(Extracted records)

------------------------------------------------------------

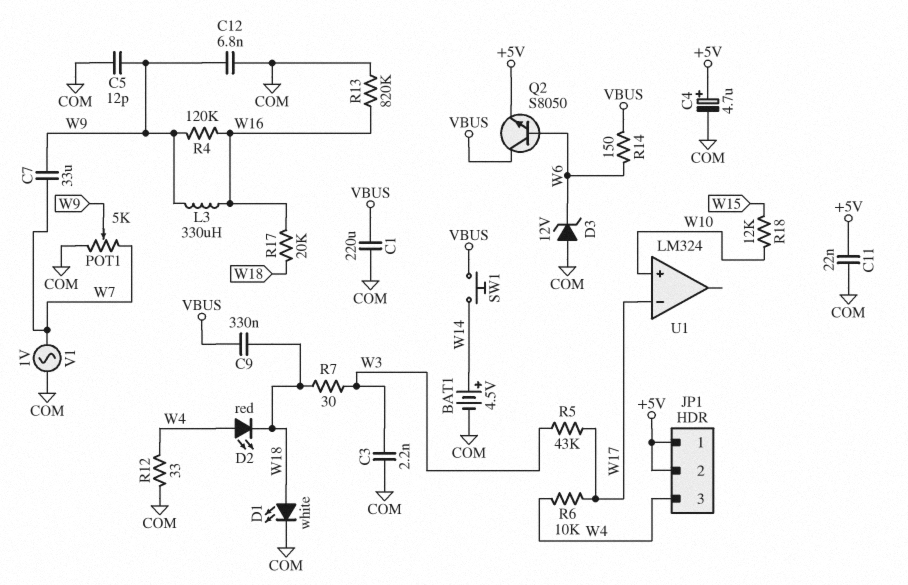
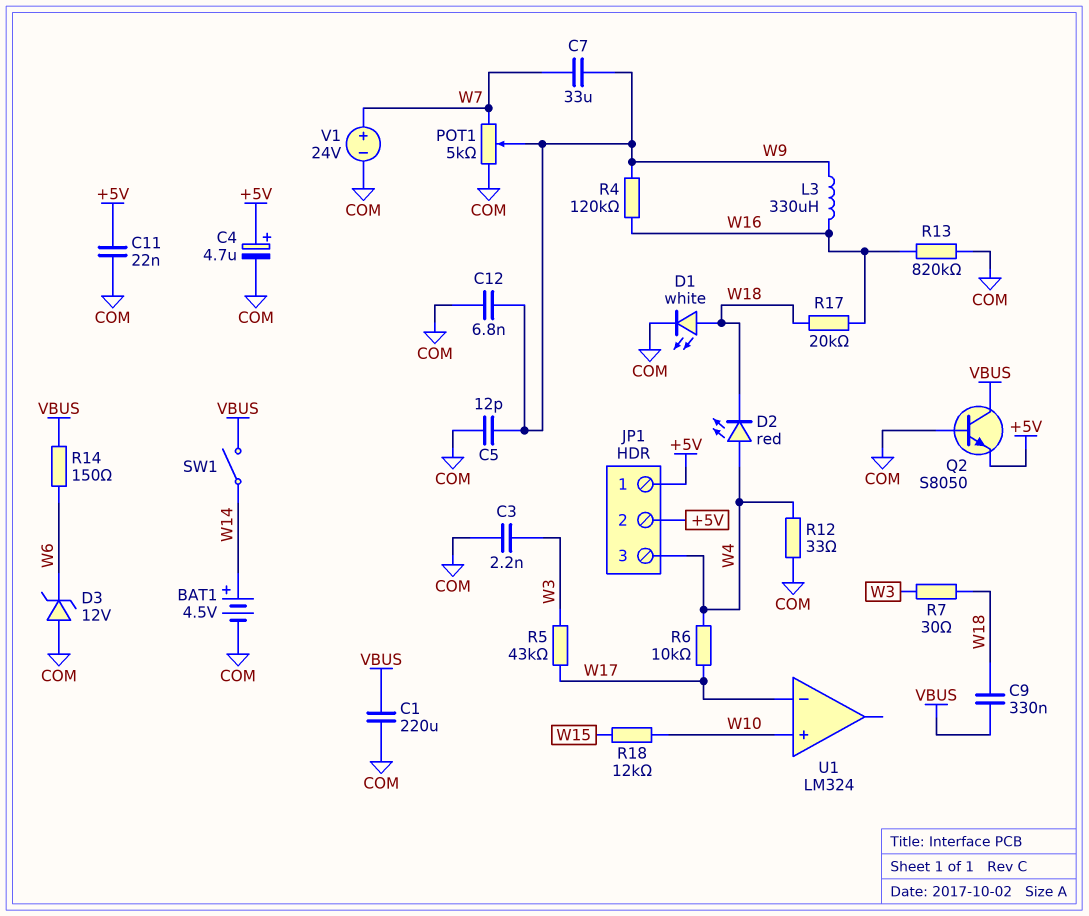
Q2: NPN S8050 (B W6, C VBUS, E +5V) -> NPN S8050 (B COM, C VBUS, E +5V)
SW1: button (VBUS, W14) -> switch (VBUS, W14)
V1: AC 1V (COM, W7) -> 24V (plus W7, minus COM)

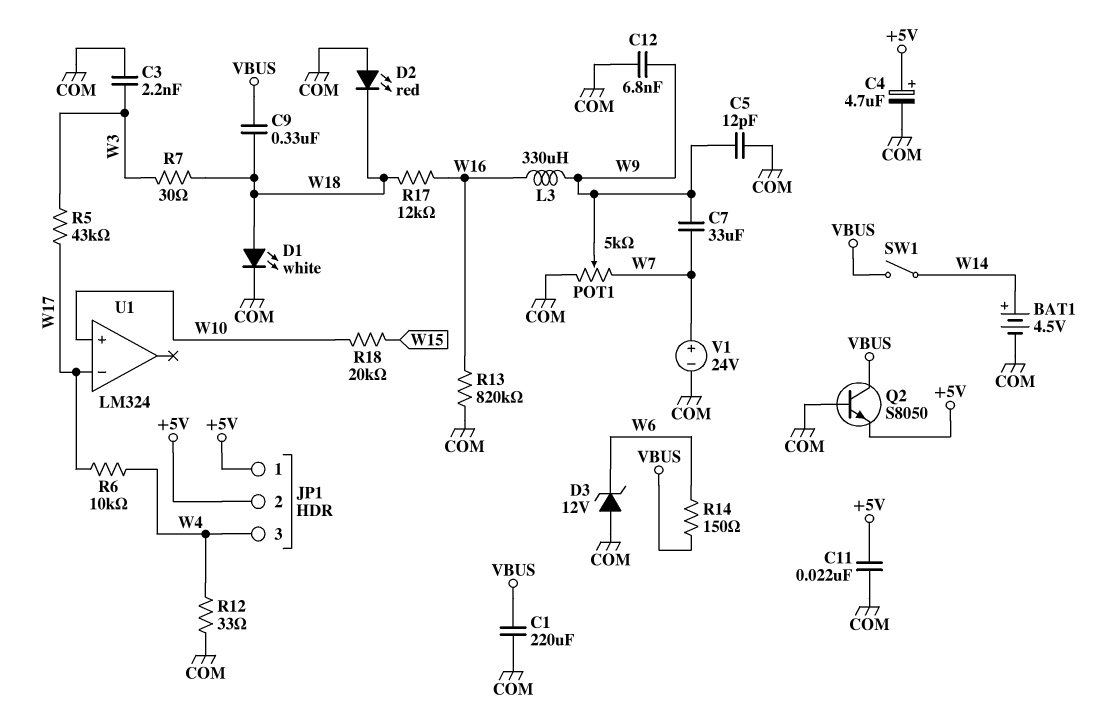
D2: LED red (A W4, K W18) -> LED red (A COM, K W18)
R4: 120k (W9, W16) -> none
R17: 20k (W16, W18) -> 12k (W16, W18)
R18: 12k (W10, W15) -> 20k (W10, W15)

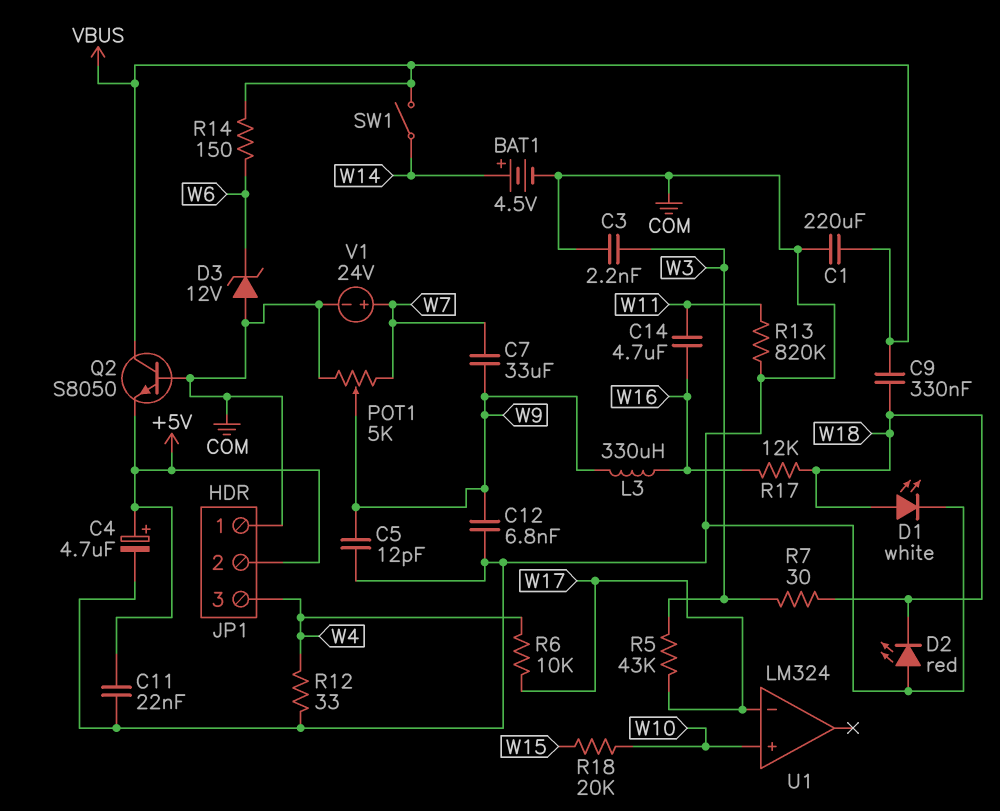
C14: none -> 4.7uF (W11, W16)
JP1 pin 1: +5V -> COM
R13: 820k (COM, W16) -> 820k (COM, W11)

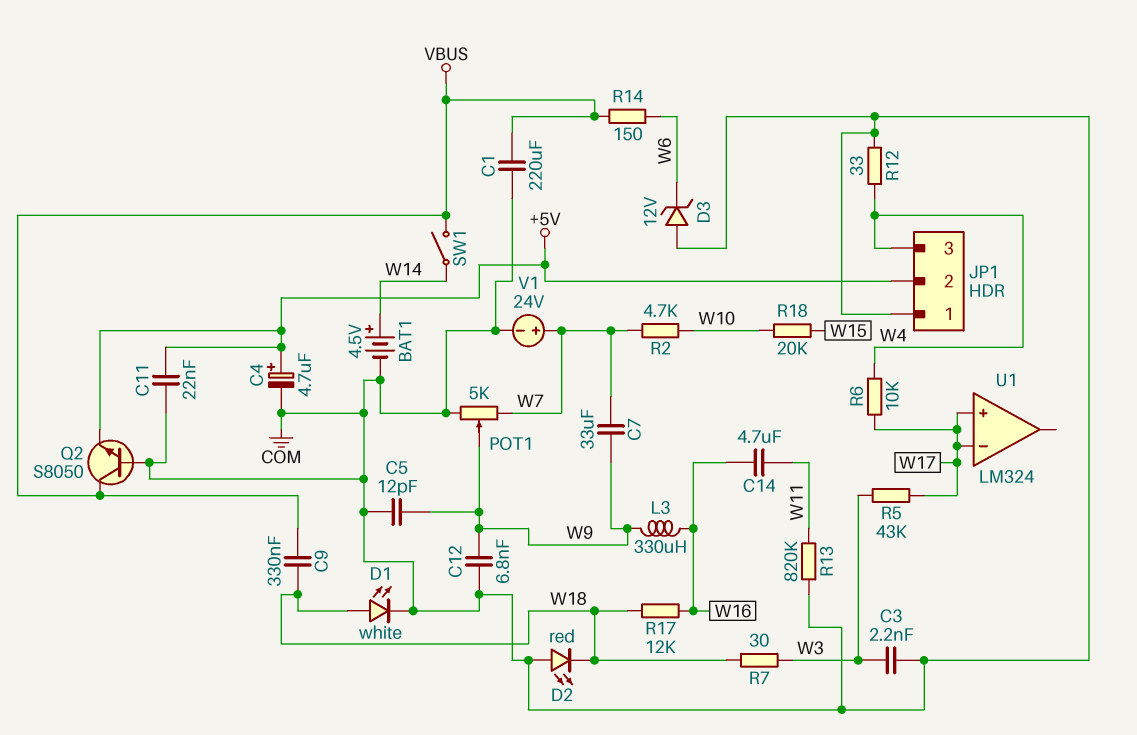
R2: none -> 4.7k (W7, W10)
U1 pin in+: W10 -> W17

------------------------------------------------------------

* What you have to do *
Output the span from the line with "C14: none -> 4.7uF (W11, W16)" through the last line of the data, inclusive and exact, and omit every picture.

* Exercise response *
C14: none -> 4.7uF (W11, W16)
JP1 pin 1: +5V -> COM
R13: 820k (COM, W16) -> 820k (COM, W11)

R2: none -> 4.7k (W7, W10)
U1 pin in+: W10 -> W17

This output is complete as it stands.